Task to complete: Your copy must hold all of the data below, unchanged and without images.

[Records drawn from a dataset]

+--

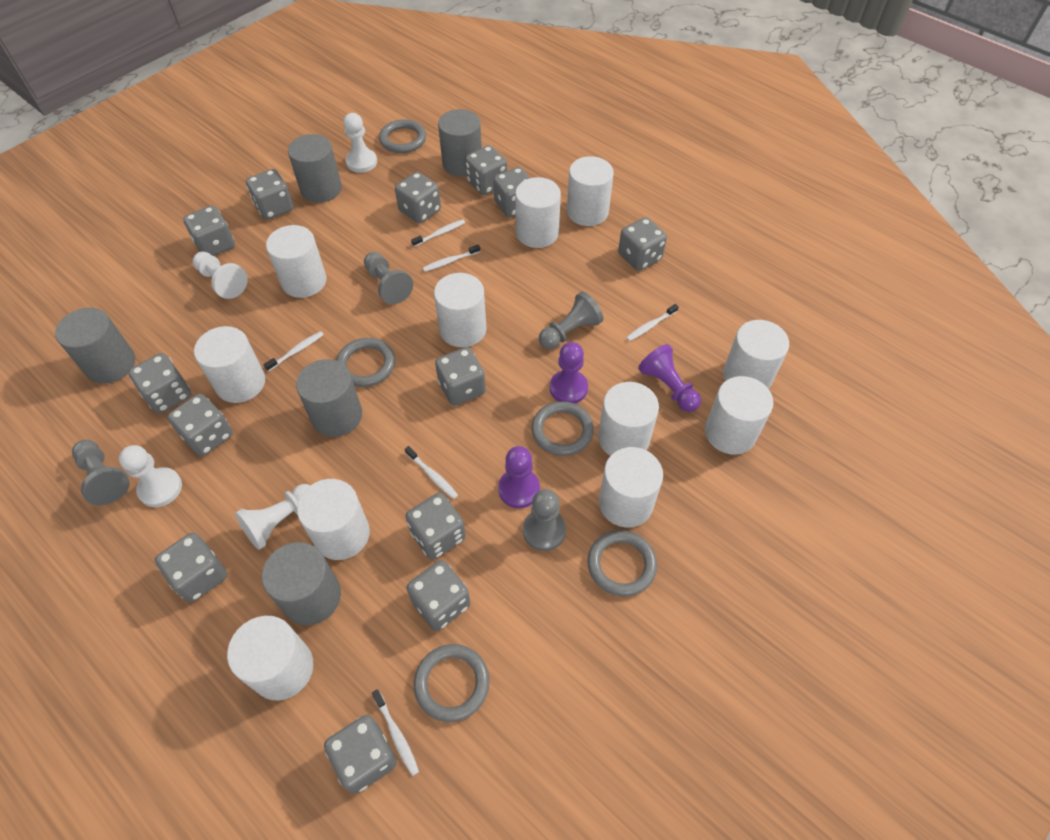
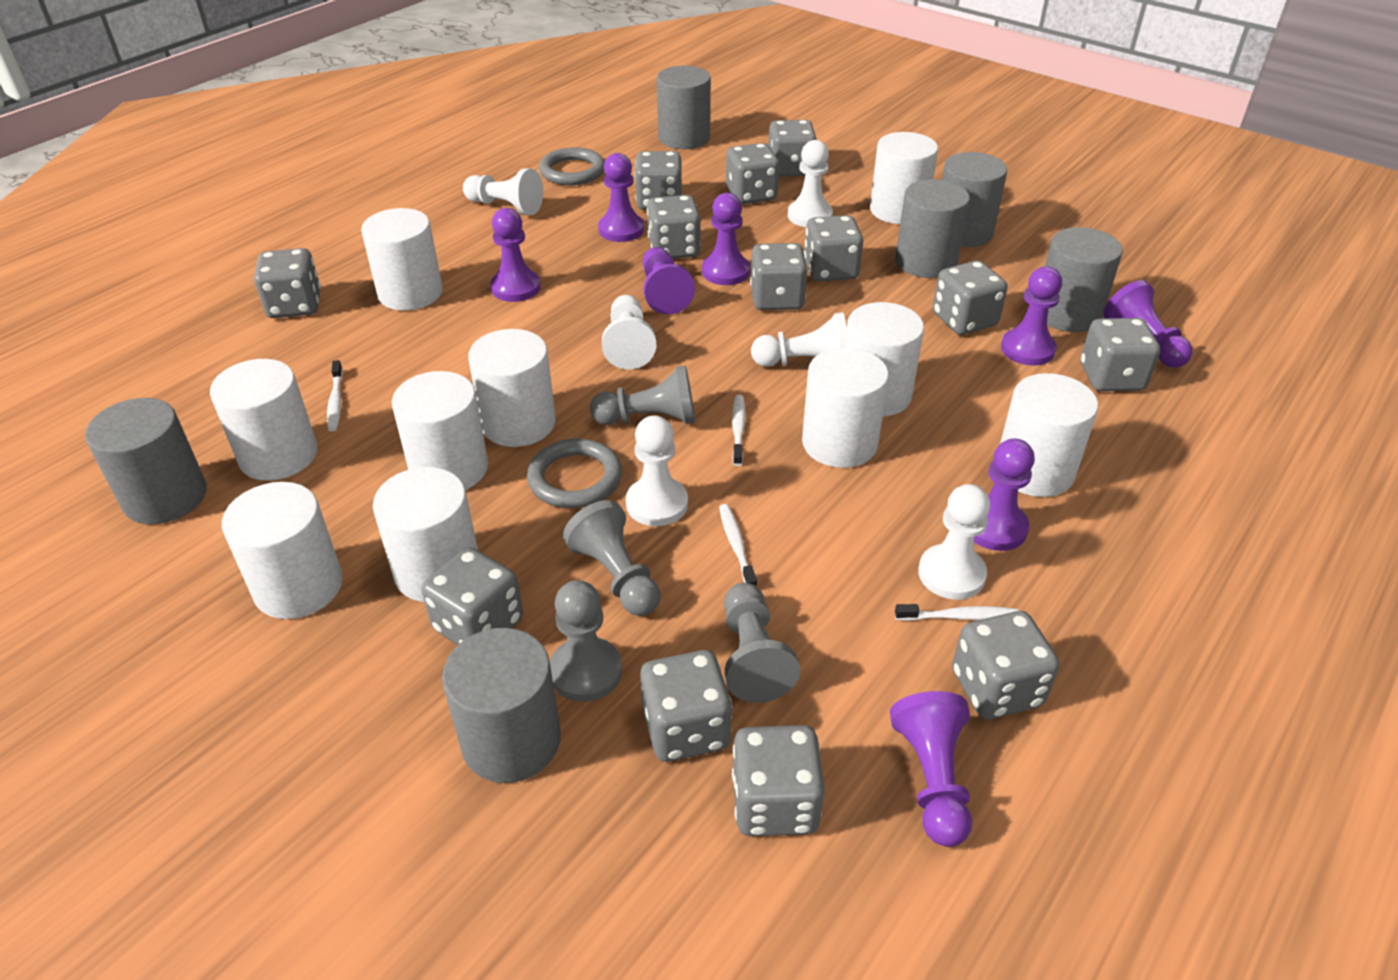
grey cylinder: 5 -> 6
grey ring: 5 -> 2
purple pawn: 3 -> 8
white cylinder: 11 -> 10
white pawn: 4 -> 6
white toothbrush: 6 -> 4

+--

Task result:
grey cylinder: 5 -> 6
grey ring: 5 -> 2
purple pawn: 3 -> 8
white cylinder: 11 -> 10
white pawn: 4 -> 6
white toothbrush: 6 -> 4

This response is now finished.